** Opening Recorded information block **
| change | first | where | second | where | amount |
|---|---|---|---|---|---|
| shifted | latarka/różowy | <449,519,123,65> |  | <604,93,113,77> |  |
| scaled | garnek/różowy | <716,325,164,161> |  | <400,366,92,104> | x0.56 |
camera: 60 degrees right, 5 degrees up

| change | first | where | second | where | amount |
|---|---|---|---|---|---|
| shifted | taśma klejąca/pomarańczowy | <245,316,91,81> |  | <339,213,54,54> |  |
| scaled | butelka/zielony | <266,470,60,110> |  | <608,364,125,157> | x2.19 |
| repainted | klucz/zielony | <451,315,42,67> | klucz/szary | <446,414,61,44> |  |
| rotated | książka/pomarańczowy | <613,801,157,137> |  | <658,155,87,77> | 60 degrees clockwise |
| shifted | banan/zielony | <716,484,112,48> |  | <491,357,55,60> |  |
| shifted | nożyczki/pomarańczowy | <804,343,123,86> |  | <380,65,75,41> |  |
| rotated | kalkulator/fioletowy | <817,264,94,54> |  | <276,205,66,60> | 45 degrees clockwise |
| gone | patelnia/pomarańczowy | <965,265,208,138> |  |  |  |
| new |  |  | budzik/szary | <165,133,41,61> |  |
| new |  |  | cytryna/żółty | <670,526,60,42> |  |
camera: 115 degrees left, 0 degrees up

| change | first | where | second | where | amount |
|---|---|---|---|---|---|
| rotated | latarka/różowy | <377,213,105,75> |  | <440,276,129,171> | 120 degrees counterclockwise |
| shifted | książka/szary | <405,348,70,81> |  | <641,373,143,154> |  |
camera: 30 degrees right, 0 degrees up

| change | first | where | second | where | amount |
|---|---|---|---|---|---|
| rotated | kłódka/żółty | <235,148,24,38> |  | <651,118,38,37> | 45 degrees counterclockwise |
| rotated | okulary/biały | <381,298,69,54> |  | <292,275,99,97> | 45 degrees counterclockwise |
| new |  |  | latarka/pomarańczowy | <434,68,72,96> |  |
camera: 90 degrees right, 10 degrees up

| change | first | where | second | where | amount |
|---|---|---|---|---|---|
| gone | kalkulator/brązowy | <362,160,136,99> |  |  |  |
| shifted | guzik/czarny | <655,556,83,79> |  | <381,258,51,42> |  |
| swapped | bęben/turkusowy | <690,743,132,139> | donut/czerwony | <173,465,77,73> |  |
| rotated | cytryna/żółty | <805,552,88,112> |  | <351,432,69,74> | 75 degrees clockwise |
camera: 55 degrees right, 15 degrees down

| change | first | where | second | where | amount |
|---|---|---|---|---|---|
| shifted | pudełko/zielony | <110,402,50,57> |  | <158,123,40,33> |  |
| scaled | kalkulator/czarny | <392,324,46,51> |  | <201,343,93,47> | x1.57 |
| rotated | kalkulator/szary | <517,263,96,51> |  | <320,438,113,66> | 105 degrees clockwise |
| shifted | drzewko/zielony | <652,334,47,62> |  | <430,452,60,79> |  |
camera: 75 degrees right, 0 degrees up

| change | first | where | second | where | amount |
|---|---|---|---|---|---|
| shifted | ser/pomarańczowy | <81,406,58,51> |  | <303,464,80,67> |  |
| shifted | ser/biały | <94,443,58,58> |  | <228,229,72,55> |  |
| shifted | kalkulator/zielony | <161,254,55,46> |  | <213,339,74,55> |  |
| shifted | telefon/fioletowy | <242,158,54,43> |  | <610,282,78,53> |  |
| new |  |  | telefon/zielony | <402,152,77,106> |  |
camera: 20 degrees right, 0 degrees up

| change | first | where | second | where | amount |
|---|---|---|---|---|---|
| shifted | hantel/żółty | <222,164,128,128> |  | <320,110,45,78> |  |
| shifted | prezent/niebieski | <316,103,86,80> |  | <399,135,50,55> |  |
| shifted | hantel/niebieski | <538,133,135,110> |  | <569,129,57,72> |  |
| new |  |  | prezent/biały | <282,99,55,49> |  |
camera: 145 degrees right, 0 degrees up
** Closing Recorded information block **
- Instructions to follow
Copy out each line of the entries above that holds "latarka".

- Response to this exercise
| shifted | latarka/różowy | <449,519,123,65> |  | <604,93,113,77> |  |
| rotated | latarka/różowy | <377,213,105,75> |  | <440,276,129,171> | 120 degrees counterclockwise |
| new |  |  | latarka/pomarańczowy | <434,68,72,96> |  |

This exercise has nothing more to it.